## Recorded information
******************************
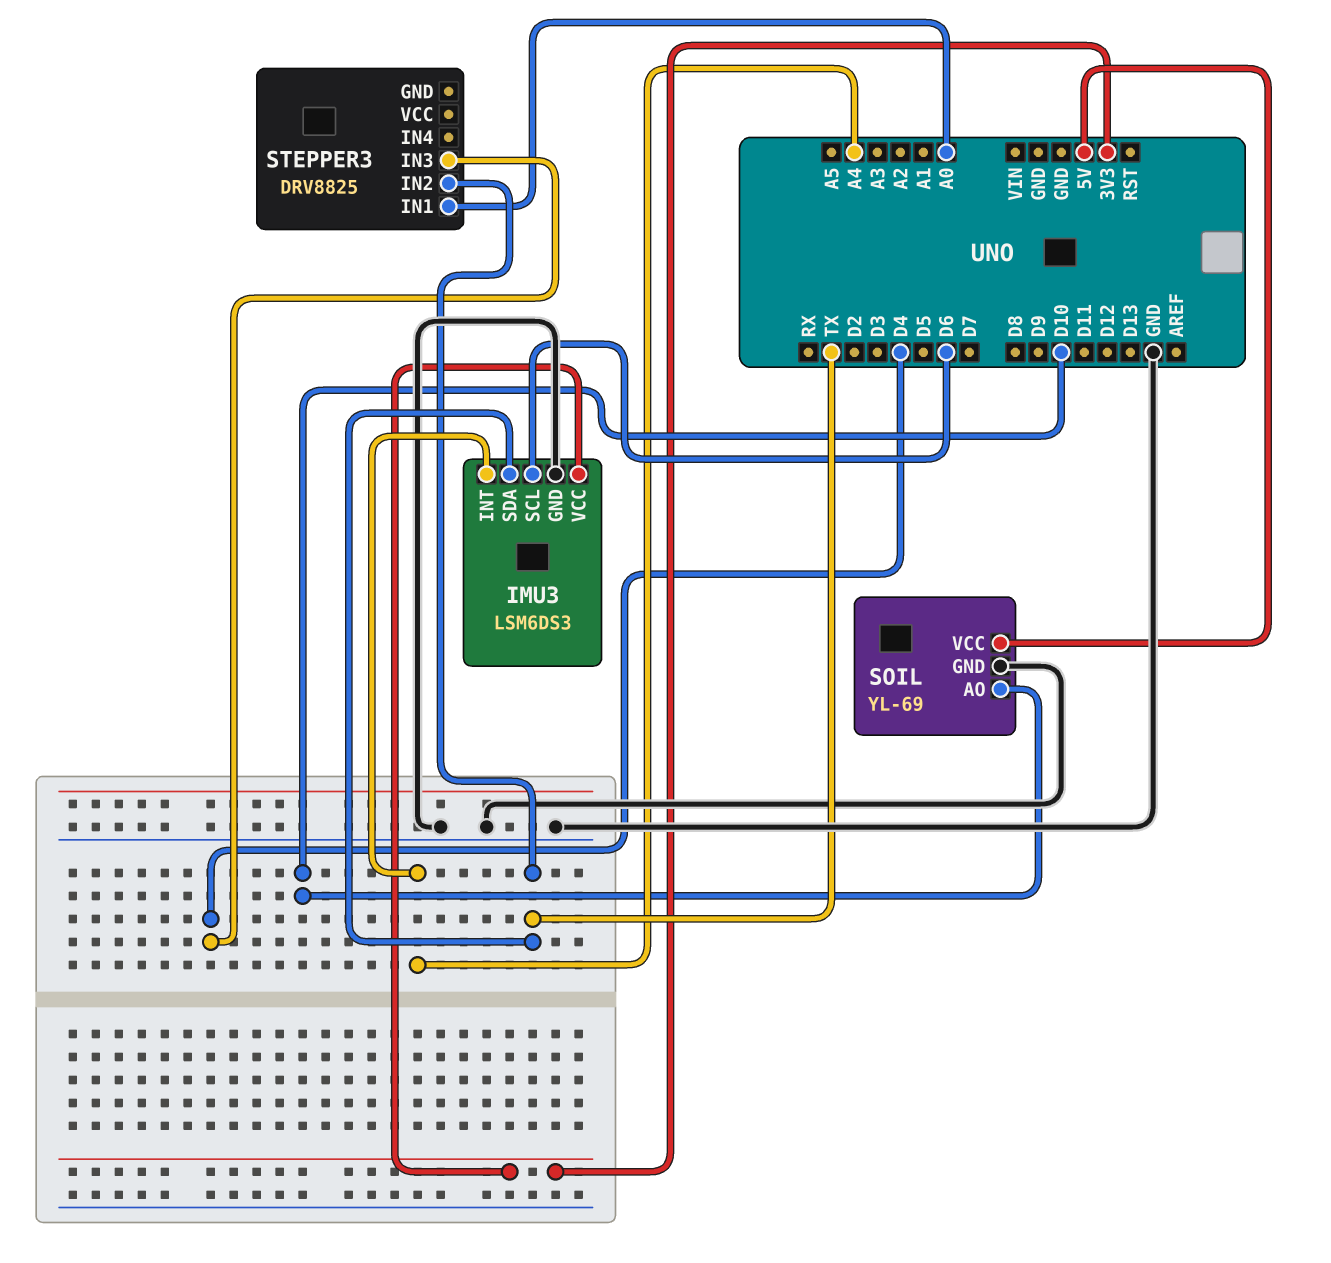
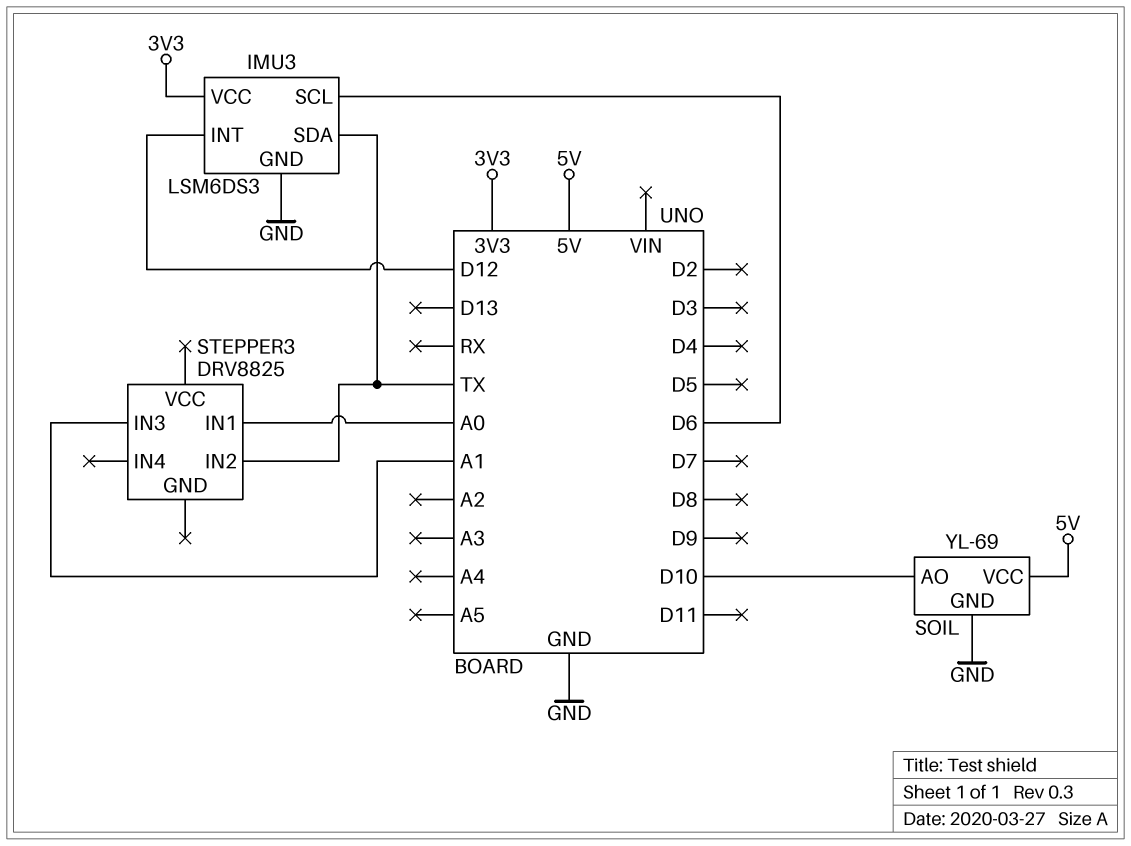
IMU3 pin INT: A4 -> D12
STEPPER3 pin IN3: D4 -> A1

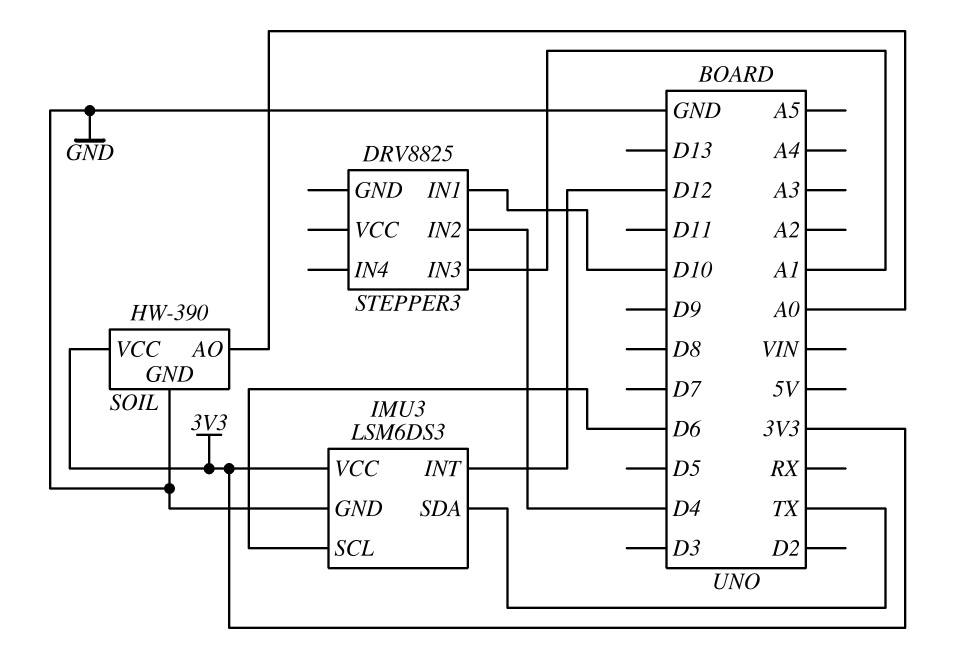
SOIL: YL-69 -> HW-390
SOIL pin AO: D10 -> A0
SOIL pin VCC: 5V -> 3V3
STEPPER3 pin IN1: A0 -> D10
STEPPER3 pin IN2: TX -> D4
******************************
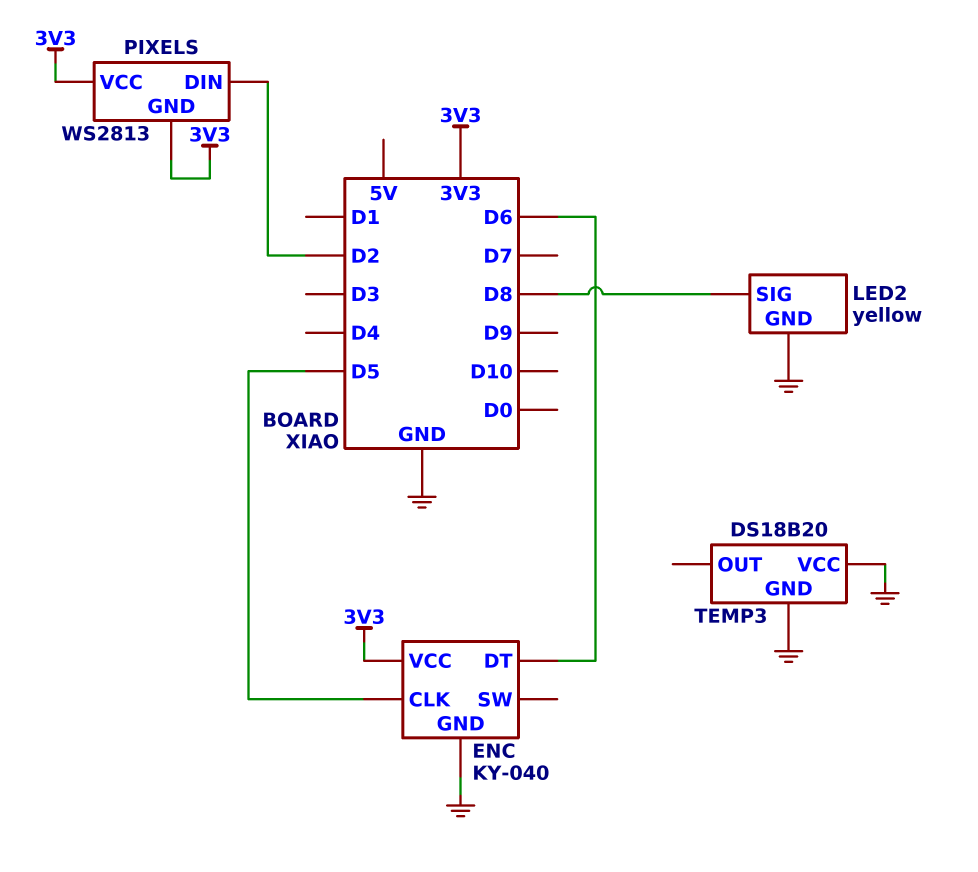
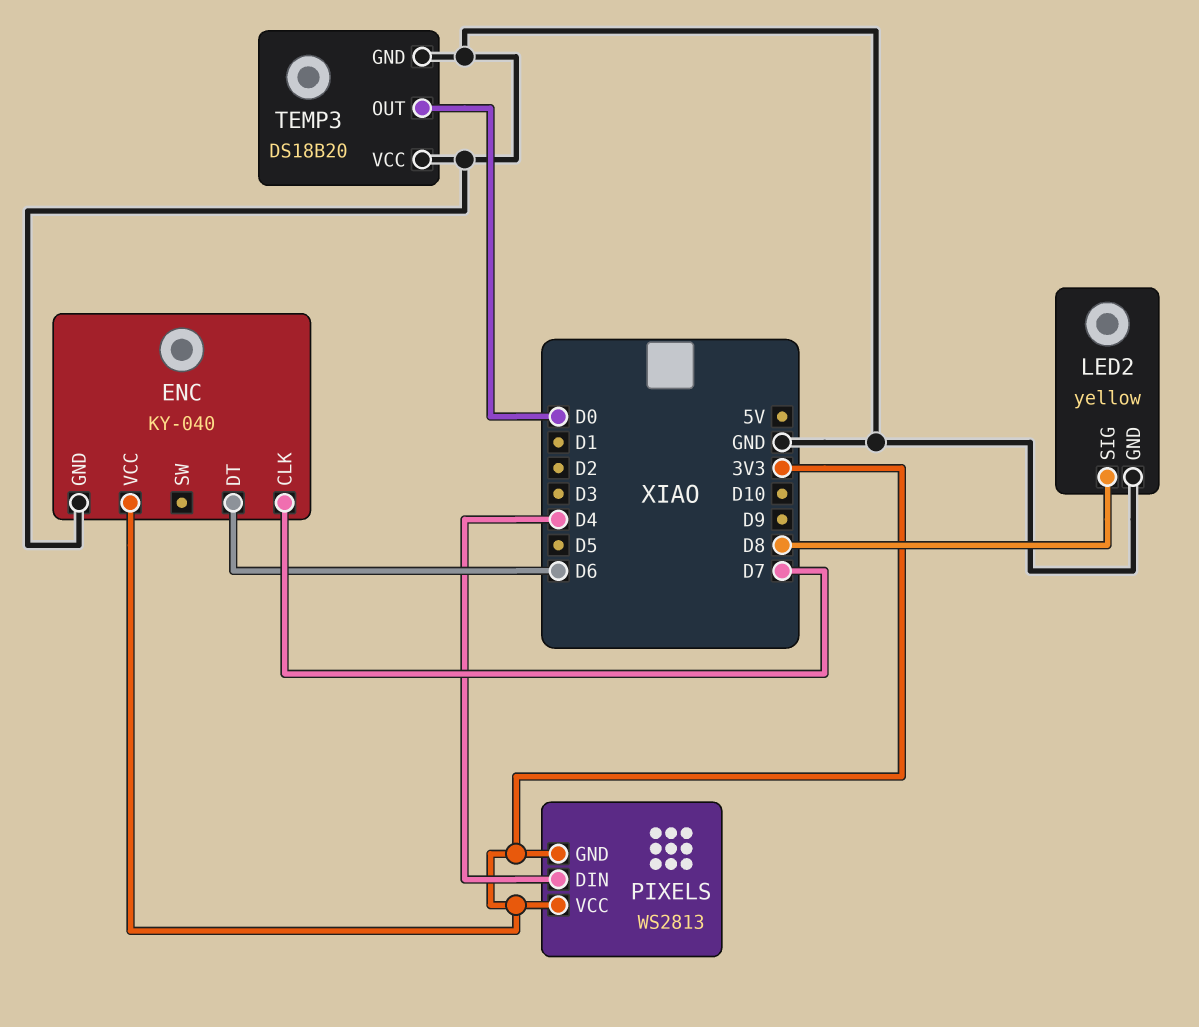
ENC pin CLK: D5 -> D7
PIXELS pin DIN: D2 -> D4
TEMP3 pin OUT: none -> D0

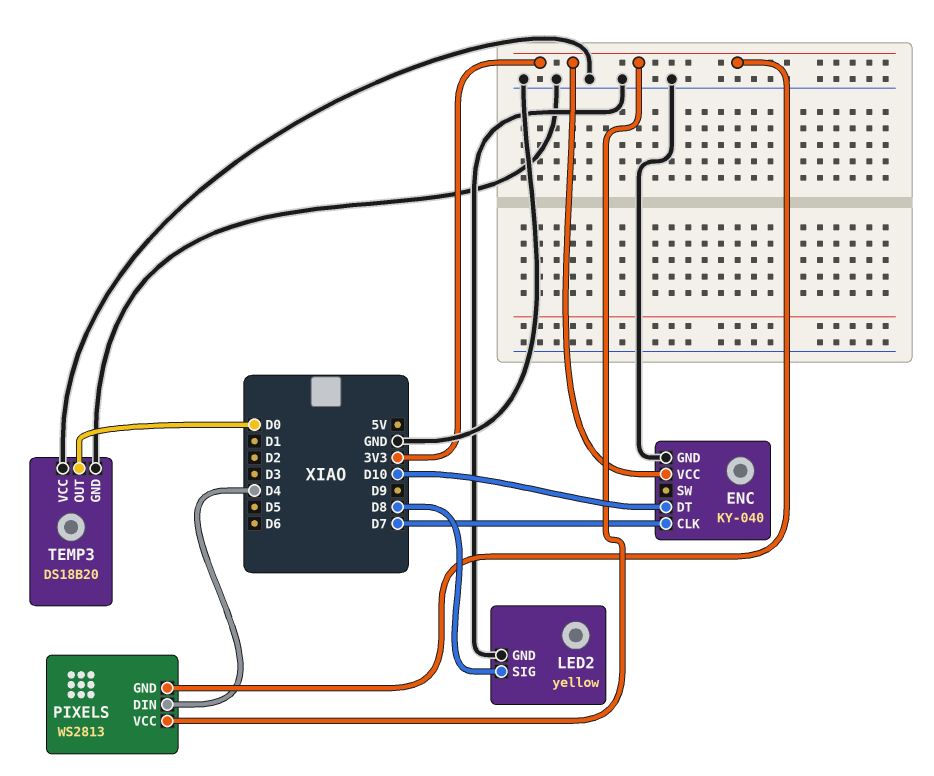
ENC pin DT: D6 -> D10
******************************
## What to work on
Taking the records above, print only and exactly the lines from the line with "ENC pin CLK: D5 -> D7" to the line with "ENC pin DT: D6 -> D10", both kept, and exclude pictures.

## Output of the exercise
ENC pin CLK: D5 -> D7
PIXELS pin DIN: D2 -> D4
TEMP3 pin OUT: none -> D0

ENC pin DT: D6 -> D10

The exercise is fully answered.